= The task =
Nothing but the lines from the one containing "(363, 154) = (325, 104): red" through the last line of the records below should be copied, exactly and without pictures.
[Opening Input records section]
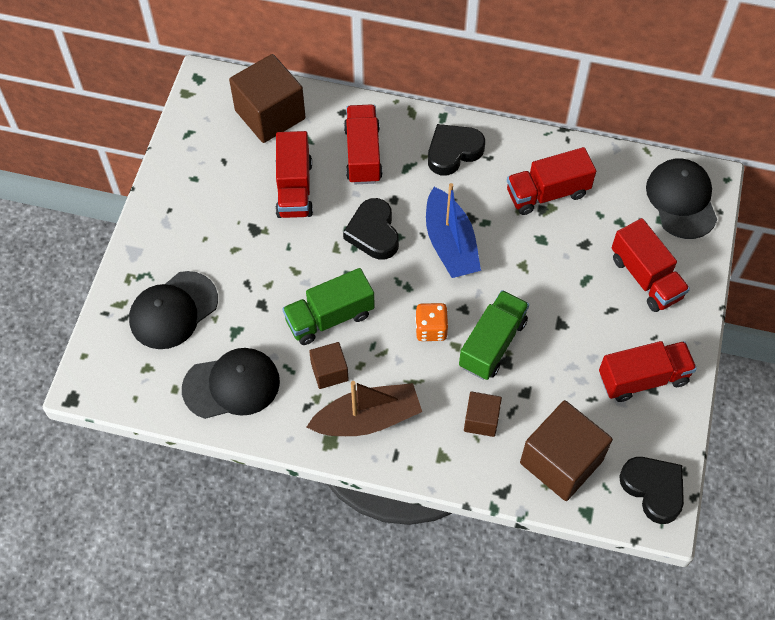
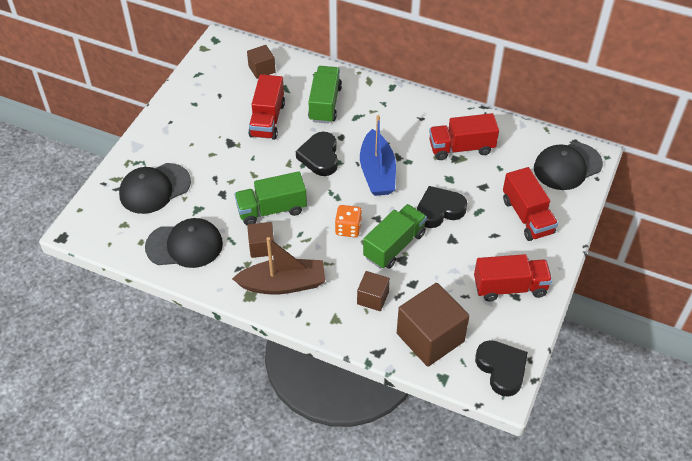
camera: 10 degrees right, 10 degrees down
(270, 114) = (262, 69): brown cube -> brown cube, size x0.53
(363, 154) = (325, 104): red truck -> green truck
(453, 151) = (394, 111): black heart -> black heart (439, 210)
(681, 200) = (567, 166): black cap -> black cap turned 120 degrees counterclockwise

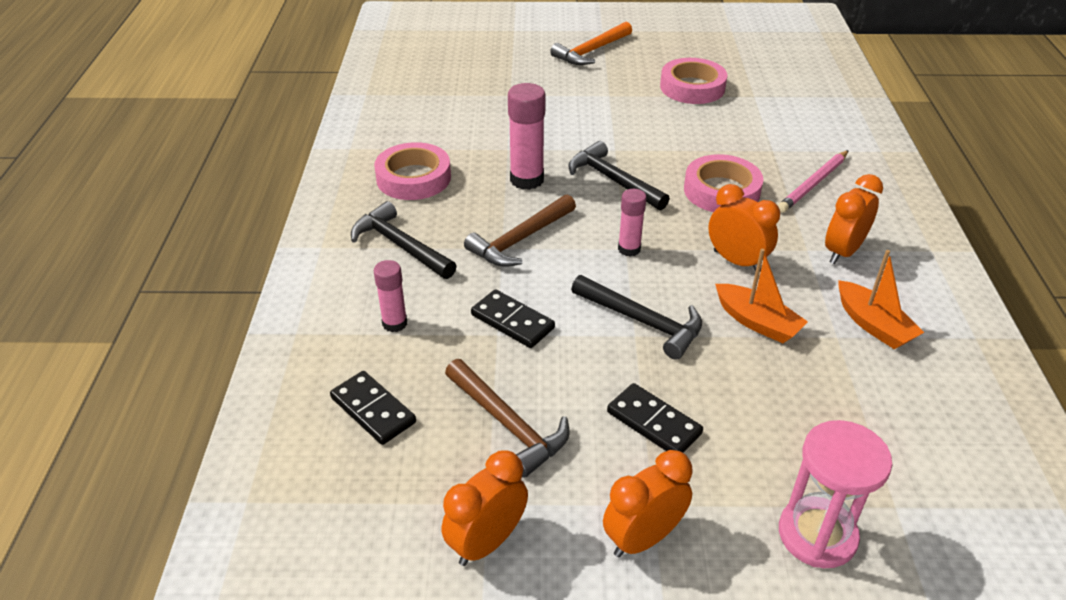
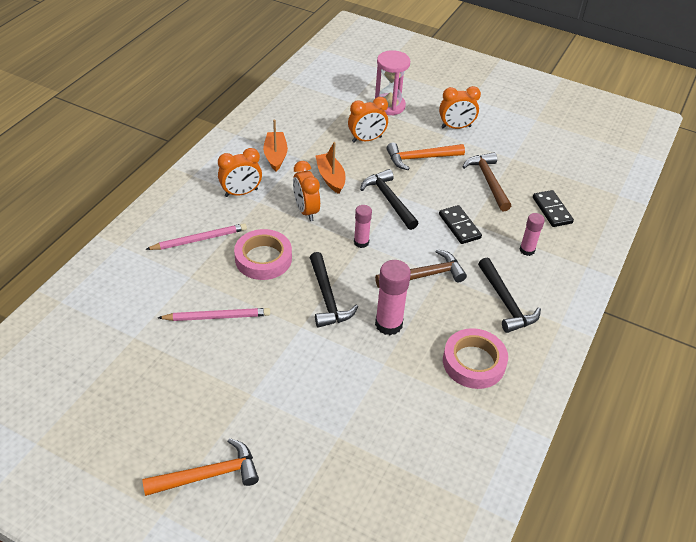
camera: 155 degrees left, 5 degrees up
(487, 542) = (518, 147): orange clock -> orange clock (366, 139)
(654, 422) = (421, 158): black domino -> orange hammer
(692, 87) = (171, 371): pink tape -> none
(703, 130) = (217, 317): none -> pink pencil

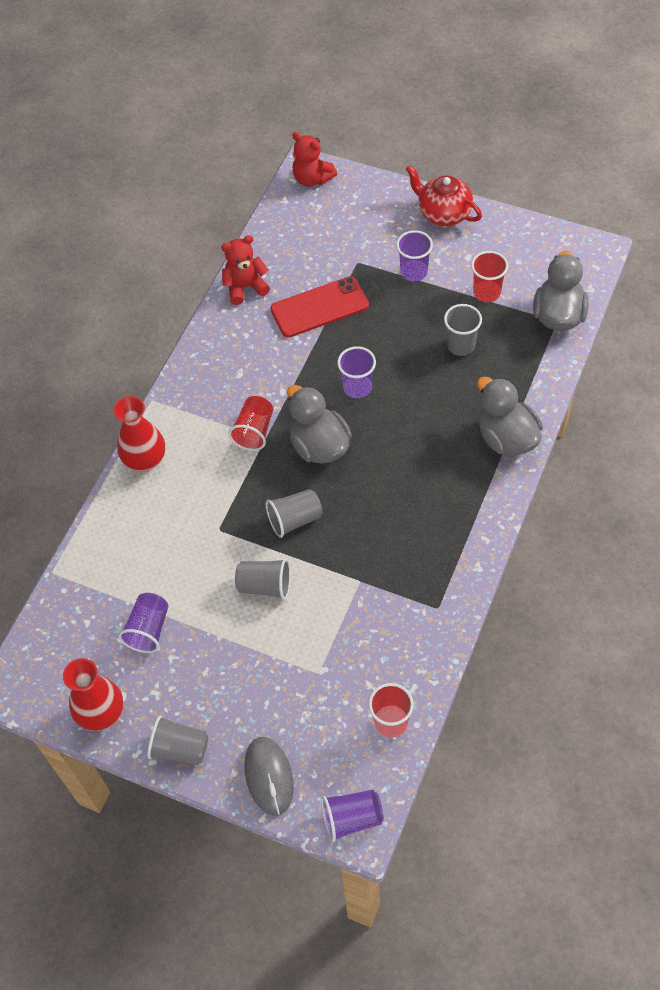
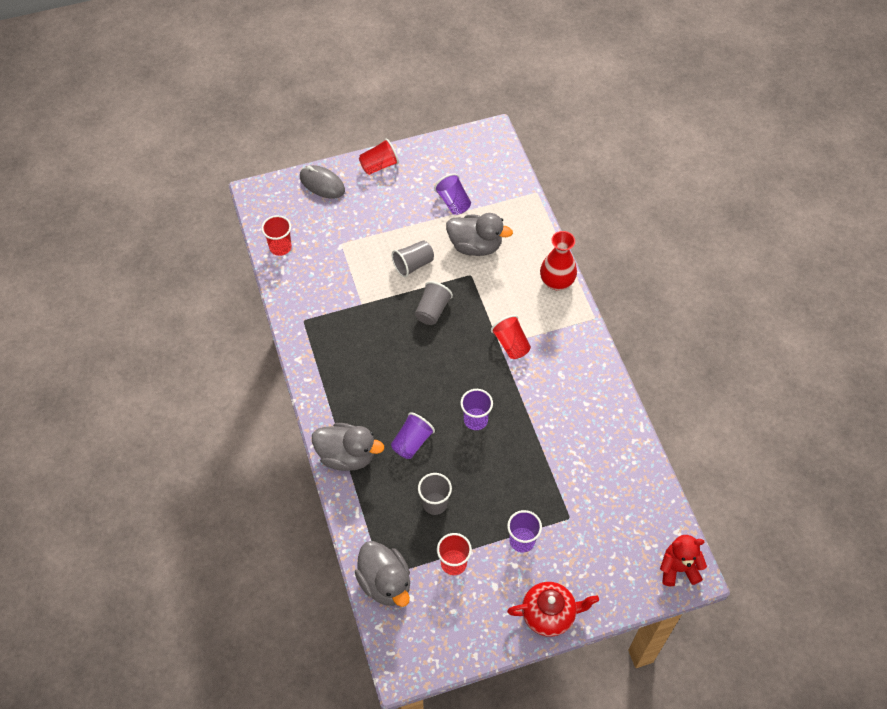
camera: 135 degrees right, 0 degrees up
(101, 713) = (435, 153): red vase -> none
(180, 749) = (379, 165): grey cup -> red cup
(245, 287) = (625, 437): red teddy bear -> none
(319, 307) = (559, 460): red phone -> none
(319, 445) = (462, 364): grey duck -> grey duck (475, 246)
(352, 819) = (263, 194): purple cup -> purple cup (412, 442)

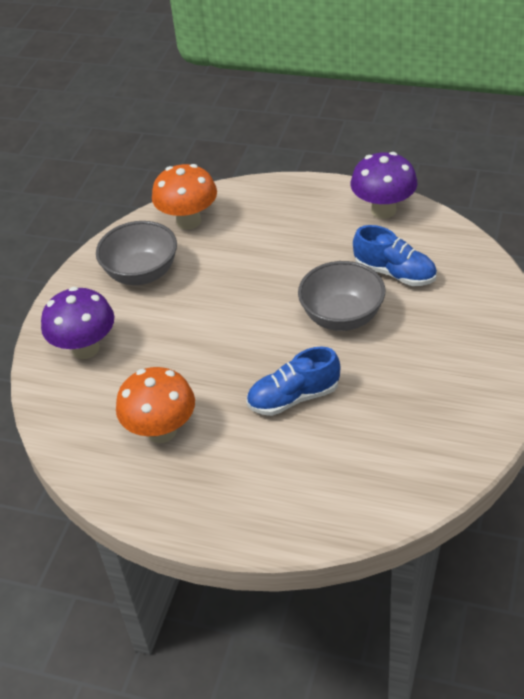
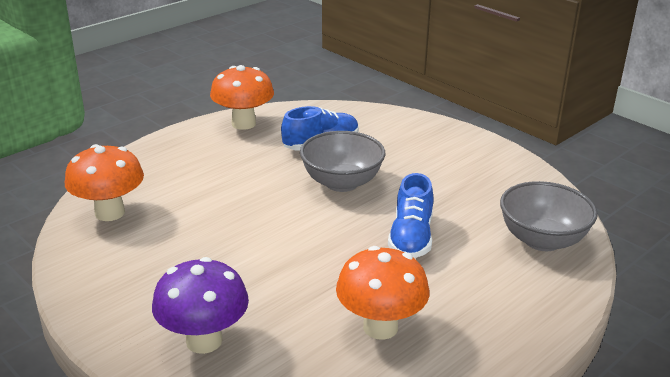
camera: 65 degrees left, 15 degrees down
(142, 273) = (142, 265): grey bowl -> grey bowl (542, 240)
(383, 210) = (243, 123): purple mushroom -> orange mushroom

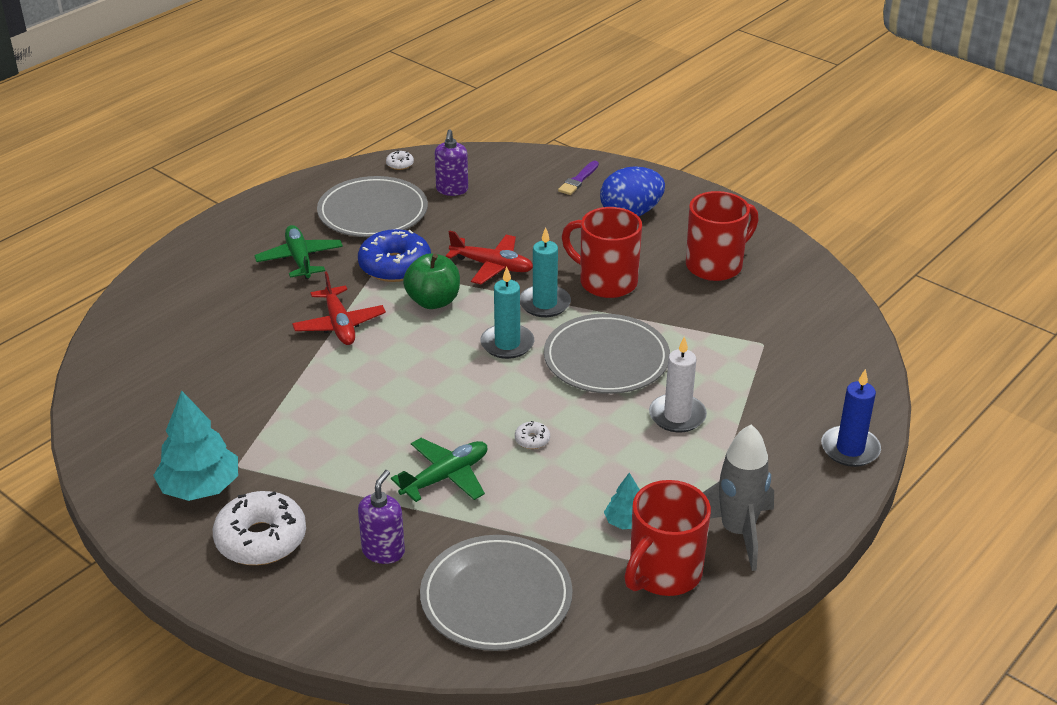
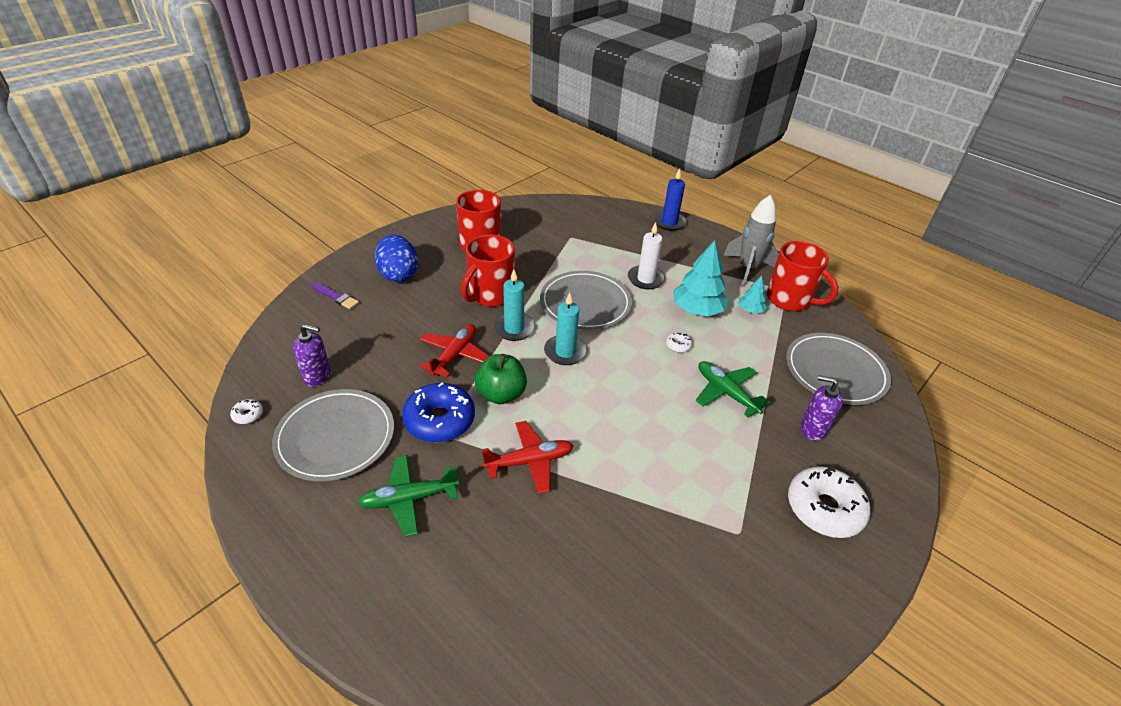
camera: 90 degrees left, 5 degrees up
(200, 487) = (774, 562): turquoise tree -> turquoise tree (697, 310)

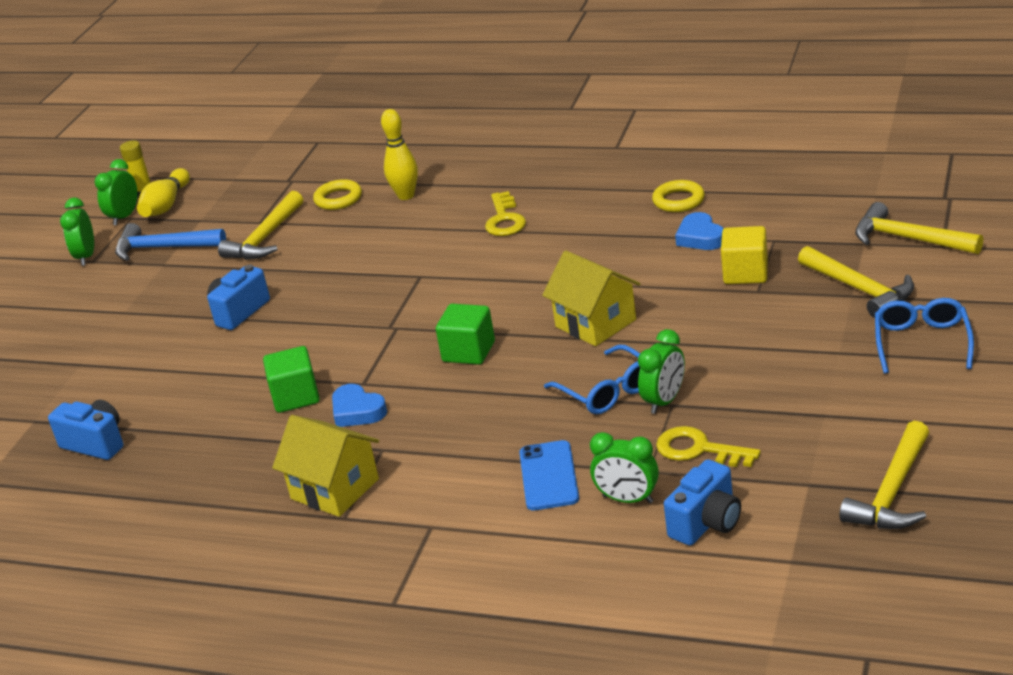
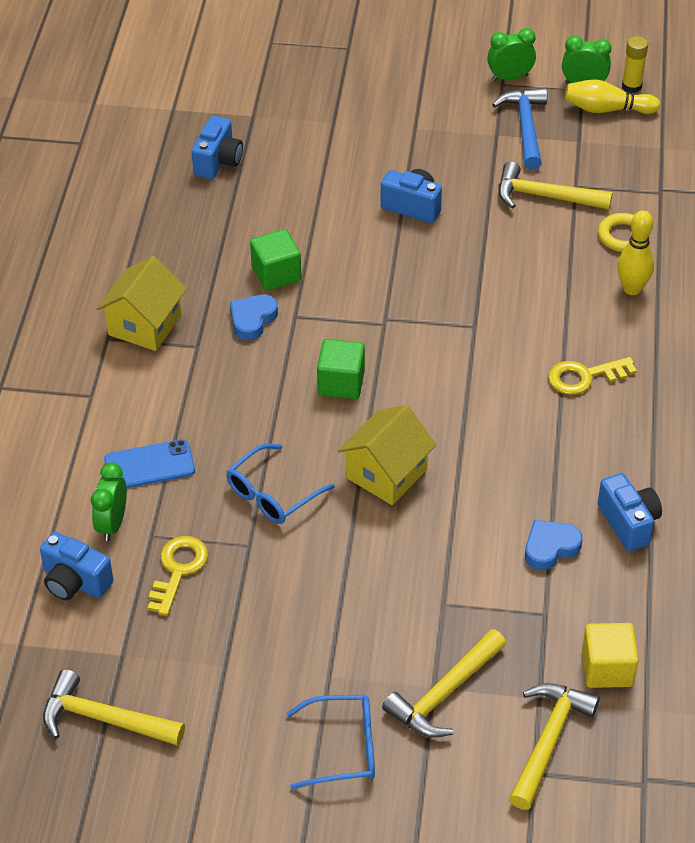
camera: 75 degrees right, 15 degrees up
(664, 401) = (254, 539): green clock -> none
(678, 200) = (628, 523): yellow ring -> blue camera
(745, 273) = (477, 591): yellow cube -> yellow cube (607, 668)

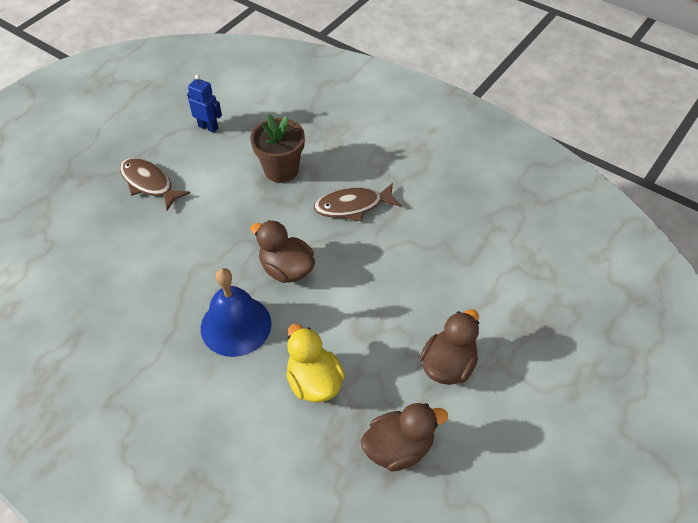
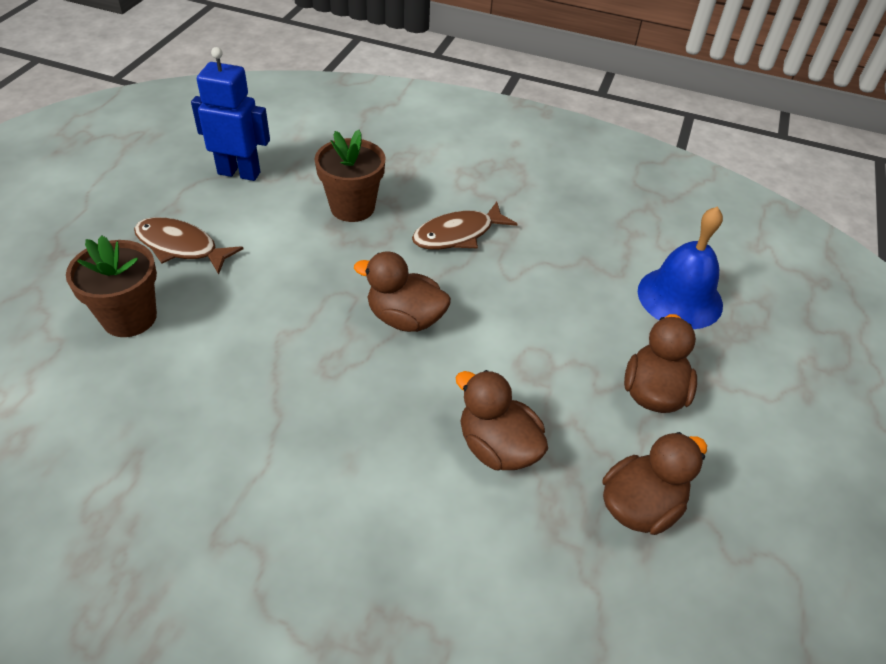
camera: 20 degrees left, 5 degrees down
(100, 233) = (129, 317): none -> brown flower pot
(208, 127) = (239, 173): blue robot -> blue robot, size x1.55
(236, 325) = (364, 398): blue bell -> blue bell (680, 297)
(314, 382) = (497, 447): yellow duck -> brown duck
[Closing Input records section]
= Result =
(363, 154) = (325, 104): red truck -> green truck
(453, 151) = (394, 111): black heart -> black heart (439, 210)
(681, 200) = (567, 166): black cap -> black cap turned 120 degrees counterclockwise

camera: 155 degrees left, 5 degrees up
(487, 542) = (518, 147): orange clock -> orange clock (366, 139)
(654, 422) = (421, 158): black domino -> orange hammer
(692, 87) = (171, 371): pink tape -> none
(703, 130) = (217, 317): none -> pink pencil

camera: 135 degrees right, 0 degrees up
(101, 713) = (435, 153): red vase -> none
(180, 749) = (379, 165): grey cup -> red cup
(245, 287) = (625, 437): red teddy bear -> none
(319, 307) = (559, 460): red phone -> none
(319, 445) = (462, 364): grey duck -> grey duck (475, 246)
(352, 819) = (263, 194): purple cup -> purple cup (412, 442)

camera: 65 degrees left, 15 degrees down
(142, 273) = (142, 265): grey bowl -> grey bowl (542, 240)
(383, 210) = (243, 123): purple mushroom -> orange mushroom

camera: 90 degrees left, 5 degrees up
(200, 487) = (774, 562): turquoise tree -> turquoise tree (697, 310)

camera: 75 degrees right, 15 degrees up
(664, 401) = (254, 539): green clock -> none
(678, 200) = (628, 523): yellow ring -> blue camera
(745, 273) = (477, 591): yellow cube -> yellow cube (607, 668)

camera: 20 degrees left, 5 degrees down
(100, 233) = (129, 317): none -> brown flower pot
(208, 127) = (239, 173): blue robot -> blue robot, size x1.55
(236, 325) = (364, 398): blue bell -> blue bell (680, 297)
(314, 382) = (497, 447): yellow duck -> brown duck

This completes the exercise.